=== Records to use ===
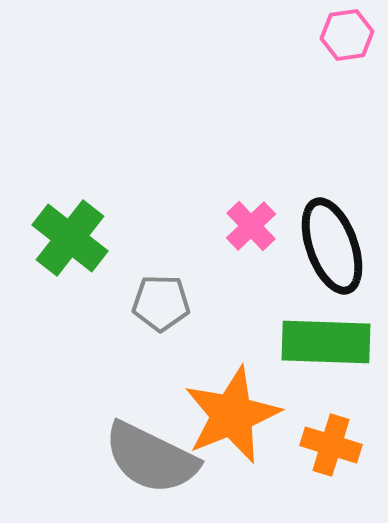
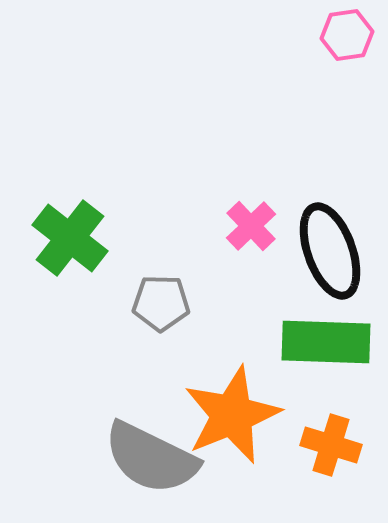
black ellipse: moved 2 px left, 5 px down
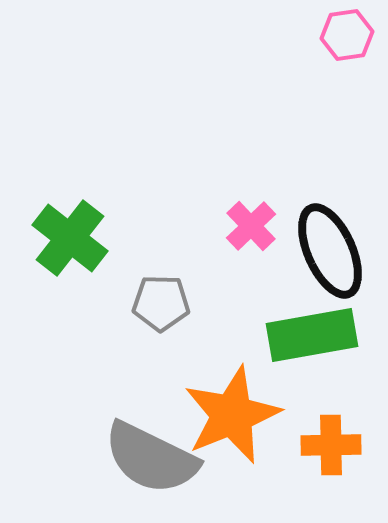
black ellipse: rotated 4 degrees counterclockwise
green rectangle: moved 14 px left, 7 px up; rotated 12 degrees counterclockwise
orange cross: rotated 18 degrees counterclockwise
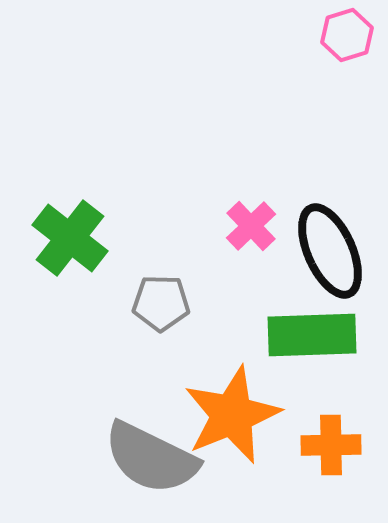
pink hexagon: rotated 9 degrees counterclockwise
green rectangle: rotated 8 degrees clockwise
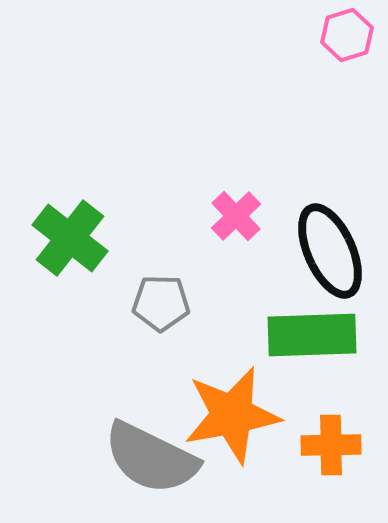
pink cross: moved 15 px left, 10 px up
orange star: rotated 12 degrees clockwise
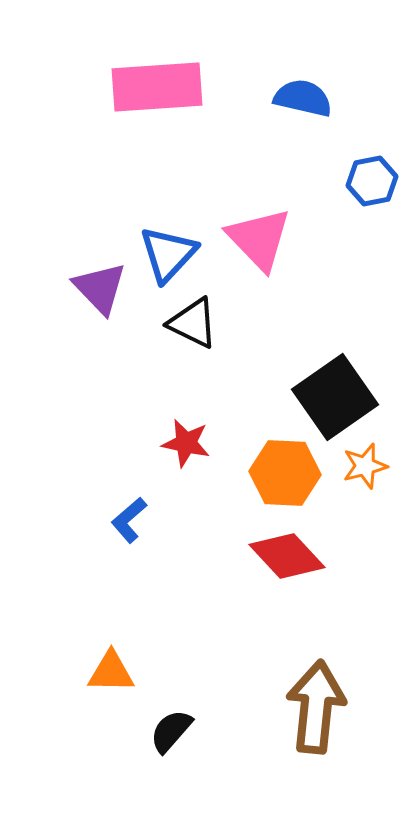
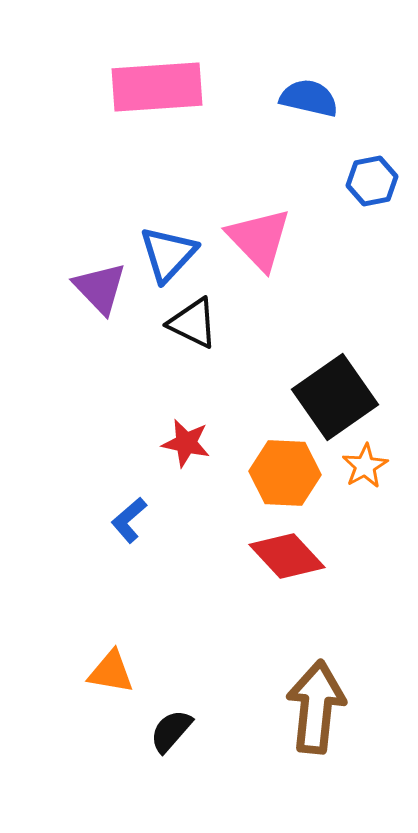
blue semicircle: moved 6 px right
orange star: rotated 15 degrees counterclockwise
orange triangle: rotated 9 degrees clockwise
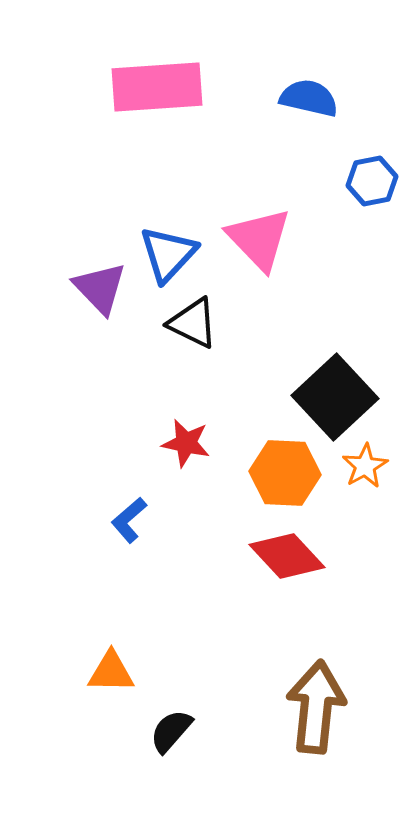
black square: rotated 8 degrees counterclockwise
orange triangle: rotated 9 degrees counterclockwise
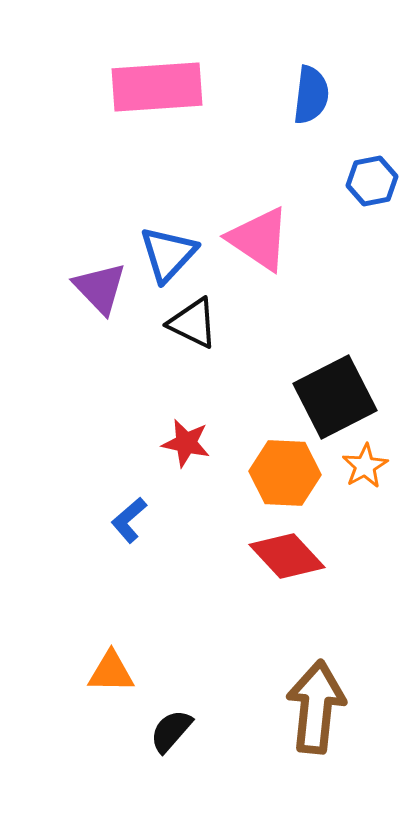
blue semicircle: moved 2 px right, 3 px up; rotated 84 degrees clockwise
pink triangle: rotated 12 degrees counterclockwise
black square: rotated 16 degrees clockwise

...

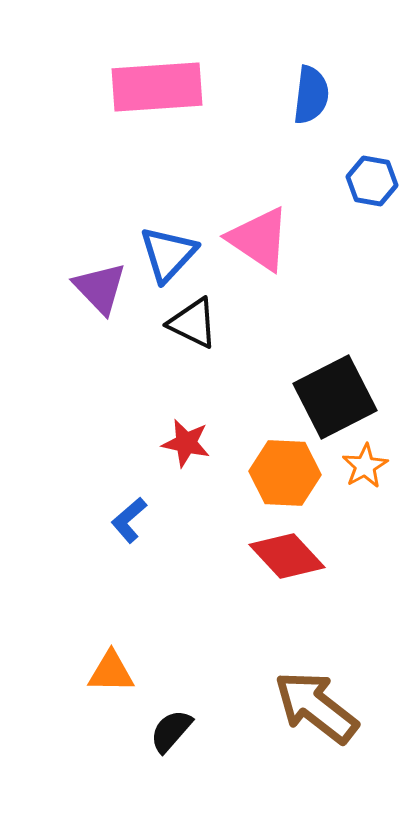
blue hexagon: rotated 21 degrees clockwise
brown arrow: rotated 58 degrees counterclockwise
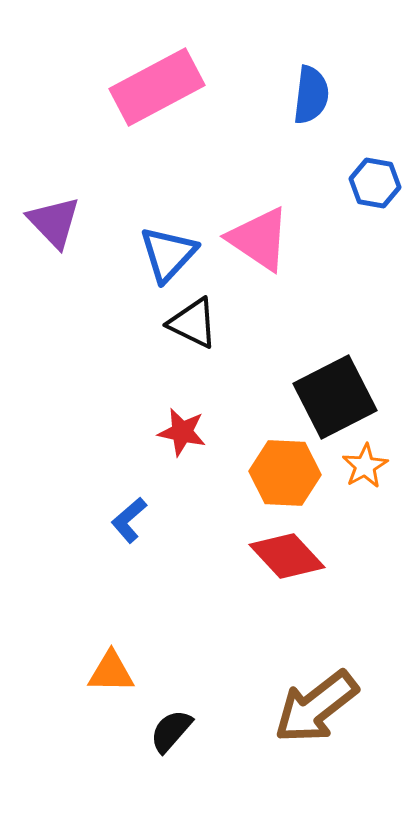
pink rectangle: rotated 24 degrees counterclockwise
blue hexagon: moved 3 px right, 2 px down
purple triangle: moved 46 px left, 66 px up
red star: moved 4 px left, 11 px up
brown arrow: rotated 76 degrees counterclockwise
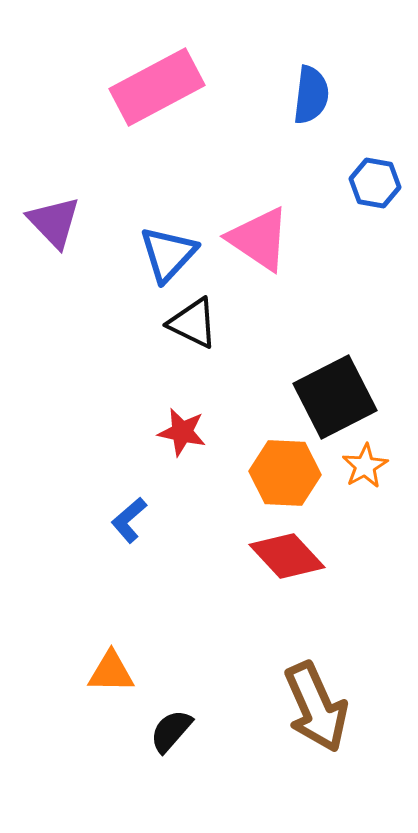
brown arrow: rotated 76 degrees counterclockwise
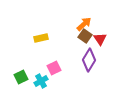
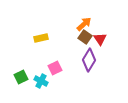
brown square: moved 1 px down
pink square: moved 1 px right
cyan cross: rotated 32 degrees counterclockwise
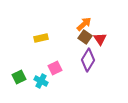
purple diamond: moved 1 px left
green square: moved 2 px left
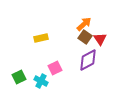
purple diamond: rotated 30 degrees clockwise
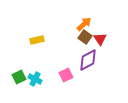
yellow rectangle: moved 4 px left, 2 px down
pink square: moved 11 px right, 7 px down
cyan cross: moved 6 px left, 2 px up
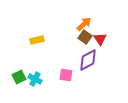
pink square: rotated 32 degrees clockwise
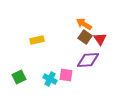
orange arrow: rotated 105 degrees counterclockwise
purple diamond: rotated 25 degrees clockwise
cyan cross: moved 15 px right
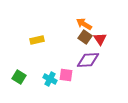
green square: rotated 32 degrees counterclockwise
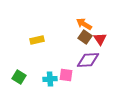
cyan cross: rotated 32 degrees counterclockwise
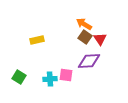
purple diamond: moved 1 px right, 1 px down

=== Stated goal ===
List every line in the rows above that contains the word "triangle", copying each one in full and treating case as significant.

=== Result for this task ===
orange triangle: rotated 9 degrees clockwise
orange triangle: rotated 9 degrees counterclockwise
pink triangle: rotated 12 degrees counterclockwise
purple triangle: moved 46 px left, 66 px up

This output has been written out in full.